>> START

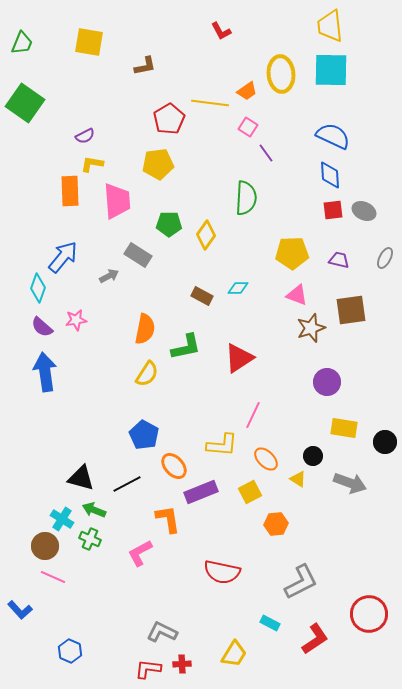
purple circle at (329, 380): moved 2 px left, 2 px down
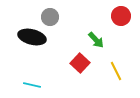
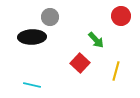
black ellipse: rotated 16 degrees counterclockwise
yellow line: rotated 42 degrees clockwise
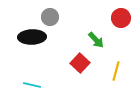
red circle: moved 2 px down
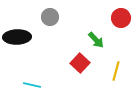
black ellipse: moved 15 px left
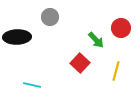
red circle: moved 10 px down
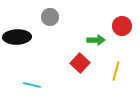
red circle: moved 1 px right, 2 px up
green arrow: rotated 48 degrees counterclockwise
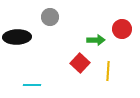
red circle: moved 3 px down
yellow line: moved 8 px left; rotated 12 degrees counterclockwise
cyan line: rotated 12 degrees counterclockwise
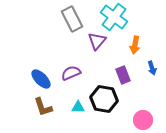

>> END

Problem: Render each line of the data above as a row in a Markdown table with the columns Row and Line, numbering the rows and skipping any blank lines. Leave the pictures out of the table.

Task result:
| Row | Line |
|---|---|
| 1 | purple circle at (329, 380): moved 2 px left, 2 px down |
| 2 | black ellipse: rotated 16 degrees counterclockwise |
| 3 | yellow line: rotated 42 degrees clockwise |
| 4 | red circle: moved 2 px down |
| 5 | black ellipse: moved 15 px left |
| 6 | red circle: moved 10 px down |
| 7 | red circle: moved 1 px right, 2 px up |
| 8 | green arrow: rotated 48 degrees counterclockwise |
| 9 | red circle: moved 3 px down |
| 10 | yellow line: moved 8 px left; rotated 12 degrees counterclockwise |
| 11 | cyan line: rotated 12 degrees counterclockwise |